◆ Task objective: What is wanted is the line holding "(434, 496) = (452, 222): yellow" and every later line through the end of the entries, set down exactly.

Object state change records:
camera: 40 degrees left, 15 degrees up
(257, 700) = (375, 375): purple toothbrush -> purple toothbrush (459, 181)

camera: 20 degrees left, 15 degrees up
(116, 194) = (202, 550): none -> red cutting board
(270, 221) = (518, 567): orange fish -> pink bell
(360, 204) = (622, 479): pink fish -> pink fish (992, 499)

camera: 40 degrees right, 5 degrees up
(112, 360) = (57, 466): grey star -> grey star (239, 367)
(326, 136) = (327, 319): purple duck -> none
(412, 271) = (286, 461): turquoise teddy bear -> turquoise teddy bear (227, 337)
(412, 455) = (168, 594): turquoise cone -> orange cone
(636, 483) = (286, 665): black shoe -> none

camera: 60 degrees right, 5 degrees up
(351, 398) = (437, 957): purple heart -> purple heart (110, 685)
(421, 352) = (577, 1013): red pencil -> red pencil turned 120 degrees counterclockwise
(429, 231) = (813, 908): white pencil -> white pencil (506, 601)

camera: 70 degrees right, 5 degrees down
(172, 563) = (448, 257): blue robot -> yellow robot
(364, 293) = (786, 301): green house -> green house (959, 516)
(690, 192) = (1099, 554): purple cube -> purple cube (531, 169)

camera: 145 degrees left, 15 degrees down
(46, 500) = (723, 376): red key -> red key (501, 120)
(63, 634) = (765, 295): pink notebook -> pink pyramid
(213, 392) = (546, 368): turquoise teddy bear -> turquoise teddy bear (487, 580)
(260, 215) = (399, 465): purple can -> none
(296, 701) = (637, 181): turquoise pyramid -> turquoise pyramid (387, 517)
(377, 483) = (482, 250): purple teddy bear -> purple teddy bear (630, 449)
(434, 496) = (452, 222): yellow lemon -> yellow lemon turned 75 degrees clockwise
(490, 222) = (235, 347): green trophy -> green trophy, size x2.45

◆ Task result:
(434, 496) = (452, 222): yellow lemon -> yellow lemon turned 75 degrees clockwise
(490, 222) = (235, 347): green trophy -> green trophy, size x2.45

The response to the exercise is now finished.